What the task requires
Copy out every line in the items below that contains the string "grace". Only matches in the same case count.
--- BEGIN Extracted material ---
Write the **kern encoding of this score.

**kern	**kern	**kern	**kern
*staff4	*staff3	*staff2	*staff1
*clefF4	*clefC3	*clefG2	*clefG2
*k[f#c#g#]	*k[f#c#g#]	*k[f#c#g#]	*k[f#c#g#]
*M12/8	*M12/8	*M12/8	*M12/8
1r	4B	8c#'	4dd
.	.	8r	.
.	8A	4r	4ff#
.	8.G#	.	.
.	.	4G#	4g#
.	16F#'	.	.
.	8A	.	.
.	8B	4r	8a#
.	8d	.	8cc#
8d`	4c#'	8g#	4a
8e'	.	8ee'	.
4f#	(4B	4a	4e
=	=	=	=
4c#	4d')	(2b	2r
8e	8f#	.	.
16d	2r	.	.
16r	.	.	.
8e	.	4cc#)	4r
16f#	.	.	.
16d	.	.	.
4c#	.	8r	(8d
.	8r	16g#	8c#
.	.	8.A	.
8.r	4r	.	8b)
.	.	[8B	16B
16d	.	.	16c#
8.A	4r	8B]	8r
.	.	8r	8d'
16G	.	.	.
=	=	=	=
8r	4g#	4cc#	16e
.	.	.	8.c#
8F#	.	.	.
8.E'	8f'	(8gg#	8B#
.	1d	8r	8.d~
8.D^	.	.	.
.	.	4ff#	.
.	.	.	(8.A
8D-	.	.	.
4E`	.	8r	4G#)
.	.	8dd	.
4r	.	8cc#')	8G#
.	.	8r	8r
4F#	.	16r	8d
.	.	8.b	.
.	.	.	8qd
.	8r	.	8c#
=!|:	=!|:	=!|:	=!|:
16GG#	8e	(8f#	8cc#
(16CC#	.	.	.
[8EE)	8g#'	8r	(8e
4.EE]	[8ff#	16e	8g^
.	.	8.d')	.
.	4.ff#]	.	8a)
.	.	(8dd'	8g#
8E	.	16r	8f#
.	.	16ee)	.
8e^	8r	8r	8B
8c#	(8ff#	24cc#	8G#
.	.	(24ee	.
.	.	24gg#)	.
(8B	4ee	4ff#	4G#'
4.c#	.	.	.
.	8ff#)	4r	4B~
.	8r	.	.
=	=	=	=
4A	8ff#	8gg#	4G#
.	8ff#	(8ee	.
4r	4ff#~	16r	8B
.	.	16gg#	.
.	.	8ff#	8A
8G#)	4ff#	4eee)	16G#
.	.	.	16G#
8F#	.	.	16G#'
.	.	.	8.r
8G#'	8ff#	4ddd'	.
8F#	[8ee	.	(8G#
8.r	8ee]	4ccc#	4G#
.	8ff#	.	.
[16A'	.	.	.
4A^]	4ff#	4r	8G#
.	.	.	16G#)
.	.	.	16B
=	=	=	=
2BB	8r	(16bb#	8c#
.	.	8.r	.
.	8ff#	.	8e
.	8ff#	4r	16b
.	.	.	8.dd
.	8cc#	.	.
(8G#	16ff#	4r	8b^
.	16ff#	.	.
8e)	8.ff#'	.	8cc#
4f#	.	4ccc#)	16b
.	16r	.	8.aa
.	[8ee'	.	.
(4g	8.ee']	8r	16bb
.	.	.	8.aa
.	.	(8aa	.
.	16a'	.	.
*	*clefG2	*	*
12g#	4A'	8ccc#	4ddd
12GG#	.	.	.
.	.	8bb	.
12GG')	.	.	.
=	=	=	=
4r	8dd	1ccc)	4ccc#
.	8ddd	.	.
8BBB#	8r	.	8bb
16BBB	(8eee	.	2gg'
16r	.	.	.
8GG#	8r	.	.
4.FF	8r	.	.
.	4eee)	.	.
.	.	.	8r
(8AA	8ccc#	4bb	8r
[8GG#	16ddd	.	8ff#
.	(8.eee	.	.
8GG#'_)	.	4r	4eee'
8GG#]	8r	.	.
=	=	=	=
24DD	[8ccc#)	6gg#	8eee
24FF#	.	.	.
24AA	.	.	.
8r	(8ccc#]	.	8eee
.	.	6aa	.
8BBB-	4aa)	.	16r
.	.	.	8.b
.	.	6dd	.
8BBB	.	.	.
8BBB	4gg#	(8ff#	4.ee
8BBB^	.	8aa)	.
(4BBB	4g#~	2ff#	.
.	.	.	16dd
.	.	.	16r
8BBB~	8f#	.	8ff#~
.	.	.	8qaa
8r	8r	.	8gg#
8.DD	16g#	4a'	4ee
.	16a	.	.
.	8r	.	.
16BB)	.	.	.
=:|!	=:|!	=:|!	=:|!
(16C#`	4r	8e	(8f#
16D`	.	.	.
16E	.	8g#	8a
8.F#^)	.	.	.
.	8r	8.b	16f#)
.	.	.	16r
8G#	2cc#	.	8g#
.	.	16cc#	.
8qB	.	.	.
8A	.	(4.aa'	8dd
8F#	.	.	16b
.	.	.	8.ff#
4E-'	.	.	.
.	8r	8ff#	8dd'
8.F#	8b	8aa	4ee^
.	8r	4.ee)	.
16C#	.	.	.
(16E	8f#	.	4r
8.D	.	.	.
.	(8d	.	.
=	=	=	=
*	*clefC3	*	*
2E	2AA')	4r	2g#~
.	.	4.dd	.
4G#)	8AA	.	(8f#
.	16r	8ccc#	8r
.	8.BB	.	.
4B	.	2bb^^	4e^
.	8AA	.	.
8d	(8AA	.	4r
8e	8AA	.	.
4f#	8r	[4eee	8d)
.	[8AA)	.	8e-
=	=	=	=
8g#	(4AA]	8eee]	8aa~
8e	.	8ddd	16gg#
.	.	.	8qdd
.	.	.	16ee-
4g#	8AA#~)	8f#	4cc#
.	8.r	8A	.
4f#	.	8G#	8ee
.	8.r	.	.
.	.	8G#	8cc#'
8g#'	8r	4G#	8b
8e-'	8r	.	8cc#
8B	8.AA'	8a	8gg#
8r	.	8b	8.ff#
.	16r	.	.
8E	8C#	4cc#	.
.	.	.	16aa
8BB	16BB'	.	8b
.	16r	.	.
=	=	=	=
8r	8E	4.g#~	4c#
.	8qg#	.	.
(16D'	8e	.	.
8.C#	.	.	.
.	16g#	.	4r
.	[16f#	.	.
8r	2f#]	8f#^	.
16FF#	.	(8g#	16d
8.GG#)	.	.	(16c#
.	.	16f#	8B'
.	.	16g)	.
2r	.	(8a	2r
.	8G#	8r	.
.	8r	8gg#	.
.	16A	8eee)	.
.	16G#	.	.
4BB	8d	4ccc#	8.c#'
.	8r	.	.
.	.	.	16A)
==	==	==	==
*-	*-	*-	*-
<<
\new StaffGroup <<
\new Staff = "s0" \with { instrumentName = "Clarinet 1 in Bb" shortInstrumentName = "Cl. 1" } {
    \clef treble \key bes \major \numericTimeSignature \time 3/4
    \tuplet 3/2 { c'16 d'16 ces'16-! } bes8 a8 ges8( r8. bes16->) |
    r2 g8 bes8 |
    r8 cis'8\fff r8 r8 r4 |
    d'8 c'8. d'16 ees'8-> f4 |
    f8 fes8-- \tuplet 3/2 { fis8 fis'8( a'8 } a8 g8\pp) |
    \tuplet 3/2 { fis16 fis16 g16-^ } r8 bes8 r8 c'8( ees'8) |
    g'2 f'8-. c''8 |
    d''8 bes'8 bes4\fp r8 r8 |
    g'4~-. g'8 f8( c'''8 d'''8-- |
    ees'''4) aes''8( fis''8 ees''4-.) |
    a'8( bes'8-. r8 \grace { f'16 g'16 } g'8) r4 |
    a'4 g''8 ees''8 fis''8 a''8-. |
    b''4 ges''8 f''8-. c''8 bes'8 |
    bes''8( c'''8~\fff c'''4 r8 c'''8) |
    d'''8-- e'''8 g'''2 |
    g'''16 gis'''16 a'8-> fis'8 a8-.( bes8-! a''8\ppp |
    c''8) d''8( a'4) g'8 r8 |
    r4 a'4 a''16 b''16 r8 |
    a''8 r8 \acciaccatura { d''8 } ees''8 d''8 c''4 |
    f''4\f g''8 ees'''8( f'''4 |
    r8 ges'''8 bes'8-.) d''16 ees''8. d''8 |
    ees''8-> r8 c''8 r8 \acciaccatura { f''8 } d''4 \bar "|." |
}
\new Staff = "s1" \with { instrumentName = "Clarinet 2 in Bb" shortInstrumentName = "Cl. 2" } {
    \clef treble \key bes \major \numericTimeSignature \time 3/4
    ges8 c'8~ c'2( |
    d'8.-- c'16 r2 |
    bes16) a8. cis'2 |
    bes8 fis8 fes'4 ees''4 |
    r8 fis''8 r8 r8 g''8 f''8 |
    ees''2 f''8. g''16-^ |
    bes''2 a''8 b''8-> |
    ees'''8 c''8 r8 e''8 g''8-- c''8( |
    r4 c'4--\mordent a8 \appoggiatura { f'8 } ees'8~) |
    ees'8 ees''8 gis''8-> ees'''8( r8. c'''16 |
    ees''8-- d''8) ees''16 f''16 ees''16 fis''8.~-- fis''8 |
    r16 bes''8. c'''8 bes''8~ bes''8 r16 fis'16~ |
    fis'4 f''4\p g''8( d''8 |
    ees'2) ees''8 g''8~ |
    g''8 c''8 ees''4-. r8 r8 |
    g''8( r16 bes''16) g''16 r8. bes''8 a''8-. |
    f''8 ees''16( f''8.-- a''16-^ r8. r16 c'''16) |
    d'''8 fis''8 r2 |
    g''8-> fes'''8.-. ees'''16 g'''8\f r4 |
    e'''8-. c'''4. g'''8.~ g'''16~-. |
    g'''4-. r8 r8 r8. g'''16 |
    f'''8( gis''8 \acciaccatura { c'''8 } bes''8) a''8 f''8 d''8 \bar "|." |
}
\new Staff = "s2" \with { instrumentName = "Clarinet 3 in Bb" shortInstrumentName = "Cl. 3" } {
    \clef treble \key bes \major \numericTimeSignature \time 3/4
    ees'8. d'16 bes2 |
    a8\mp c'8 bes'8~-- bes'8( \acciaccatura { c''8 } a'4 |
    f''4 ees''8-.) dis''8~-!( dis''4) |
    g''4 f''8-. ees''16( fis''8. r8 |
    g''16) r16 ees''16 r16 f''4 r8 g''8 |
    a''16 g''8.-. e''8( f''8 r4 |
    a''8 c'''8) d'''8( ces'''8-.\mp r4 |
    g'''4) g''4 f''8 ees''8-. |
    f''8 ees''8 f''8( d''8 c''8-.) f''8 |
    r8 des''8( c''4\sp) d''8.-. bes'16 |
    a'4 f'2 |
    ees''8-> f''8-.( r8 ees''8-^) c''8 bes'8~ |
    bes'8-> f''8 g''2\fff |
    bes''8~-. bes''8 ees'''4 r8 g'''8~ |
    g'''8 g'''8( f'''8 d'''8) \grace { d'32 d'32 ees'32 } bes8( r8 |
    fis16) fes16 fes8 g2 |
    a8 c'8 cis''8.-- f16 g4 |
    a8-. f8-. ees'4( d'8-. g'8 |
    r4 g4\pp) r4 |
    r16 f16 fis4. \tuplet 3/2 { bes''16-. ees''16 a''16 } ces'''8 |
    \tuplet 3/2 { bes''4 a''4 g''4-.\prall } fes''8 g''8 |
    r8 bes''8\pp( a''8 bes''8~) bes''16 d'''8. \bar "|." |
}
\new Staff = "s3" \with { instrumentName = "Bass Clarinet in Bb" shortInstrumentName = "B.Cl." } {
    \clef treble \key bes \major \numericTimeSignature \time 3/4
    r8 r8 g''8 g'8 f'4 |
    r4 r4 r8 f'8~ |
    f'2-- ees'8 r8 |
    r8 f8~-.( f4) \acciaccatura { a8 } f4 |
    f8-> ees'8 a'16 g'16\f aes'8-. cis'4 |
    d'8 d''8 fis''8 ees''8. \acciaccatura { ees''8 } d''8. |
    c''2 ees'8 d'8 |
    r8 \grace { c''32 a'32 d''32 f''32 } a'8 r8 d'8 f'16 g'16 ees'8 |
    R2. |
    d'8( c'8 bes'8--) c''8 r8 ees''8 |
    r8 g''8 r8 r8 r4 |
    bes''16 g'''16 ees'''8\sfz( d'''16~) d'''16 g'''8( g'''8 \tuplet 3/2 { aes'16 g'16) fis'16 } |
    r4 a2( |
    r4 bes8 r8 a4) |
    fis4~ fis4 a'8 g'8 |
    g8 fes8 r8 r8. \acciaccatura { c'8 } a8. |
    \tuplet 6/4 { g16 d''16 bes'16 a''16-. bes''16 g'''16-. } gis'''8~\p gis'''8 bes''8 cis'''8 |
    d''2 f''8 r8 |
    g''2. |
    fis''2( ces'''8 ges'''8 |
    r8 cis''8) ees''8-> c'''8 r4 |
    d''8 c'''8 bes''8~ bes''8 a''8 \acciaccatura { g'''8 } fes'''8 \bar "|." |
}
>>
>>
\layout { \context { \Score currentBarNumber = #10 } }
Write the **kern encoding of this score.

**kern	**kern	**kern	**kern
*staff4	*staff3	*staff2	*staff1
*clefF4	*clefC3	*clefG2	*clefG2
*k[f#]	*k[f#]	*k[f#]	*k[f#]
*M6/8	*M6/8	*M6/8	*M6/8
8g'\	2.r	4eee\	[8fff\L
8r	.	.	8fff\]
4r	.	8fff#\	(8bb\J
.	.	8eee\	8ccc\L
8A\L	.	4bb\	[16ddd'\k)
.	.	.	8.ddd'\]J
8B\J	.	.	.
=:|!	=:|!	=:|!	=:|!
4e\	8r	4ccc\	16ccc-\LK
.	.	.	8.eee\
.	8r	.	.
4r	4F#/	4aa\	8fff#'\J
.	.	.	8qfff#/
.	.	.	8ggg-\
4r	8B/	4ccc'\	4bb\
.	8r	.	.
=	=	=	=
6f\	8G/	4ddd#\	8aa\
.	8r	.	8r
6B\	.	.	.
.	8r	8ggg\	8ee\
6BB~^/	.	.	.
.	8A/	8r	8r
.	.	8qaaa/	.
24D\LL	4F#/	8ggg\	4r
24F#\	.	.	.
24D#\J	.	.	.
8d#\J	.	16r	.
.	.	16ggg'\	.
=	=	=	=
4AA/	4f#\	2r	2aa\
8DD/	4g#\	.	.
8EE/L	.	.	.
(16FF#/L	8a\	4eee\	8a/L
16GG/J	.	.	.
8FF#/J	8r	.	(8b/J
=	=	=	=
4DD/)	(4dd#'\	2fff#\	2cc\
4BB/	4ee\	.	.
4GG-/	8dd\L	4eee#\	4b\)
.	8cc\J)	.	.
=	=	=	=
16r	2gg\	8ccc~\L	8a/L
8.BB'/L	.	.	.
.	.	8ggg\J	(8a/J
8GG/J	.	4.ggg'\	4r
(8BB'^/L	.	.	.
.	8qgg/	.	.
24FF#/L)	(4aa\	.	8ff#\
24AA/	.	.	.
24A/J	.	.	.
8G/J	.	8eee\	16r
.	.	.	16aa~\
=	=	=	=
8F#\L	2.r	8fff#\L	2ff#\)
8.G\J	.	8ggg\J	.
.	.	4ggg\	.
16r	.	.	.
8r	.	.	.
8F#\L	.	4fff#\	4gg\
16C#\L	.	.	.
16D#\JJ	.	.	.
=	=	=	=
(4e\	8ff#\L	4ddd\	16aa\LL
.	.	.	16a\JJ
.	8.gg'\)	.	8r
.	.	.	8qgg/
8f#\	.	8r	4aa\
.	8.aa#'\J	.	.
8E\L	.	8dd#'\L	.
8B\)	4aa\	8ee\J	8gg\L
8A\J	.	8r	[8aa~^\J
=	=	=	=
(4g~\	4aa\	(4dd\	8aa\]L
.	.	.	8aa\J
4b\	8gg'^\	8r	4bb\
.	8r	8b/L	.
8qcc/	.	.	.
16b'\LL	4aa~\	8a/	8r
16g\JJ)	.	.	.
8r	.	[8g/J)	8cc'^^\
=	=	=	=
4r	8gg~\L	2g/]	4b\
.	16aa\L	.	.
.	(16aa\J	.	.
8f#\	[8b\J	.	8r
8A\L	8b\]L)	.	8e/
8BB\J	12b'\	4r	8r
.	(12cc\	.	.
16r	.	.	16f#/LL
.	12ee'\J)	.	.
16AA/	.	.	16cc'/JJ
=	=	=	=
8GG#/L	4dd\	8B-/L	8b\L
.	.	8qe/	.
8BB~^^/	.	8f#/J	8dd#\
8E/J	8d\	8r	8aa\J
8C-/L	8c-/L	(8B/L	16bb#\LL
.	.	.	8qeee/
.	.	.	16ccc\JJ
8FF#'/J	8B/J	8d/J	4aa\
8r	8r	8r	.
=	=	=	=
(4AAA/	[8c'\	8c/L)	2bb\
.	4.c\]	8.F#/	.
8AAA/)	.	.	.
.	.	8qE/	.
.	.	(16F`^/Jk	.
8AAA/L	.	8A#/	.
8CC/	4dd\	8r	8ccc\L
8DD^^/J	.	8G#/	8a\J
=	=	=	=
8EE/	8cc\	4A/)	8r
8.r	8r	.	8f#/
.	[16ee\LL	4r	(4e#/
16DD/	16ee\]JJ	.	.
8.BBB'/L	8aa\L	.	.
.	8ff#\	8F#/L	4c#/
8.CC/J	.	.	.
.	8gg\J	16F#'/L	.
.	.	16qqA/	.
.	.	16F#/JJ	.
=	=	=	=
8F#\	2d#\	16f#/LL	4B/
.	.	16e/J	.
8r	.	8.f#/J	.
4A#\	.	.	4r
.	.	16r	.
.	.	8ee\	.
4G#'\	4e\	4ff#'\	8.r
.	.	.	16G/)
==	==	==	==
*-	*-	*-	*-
--- END Extracted material ---
In response
    a'8( bes'8-. r8 \grace { f'16 g'16 } g'8) r4 |
    g'''8 g'''8( f'''8 d'''8) \grace { d'32 d'32 ees'32 } bes8( r8 |
    r8 \grace { c''32 a'32 d''32 f''32 } a'8 r8 d'8 f'16 g'16 ees'8 |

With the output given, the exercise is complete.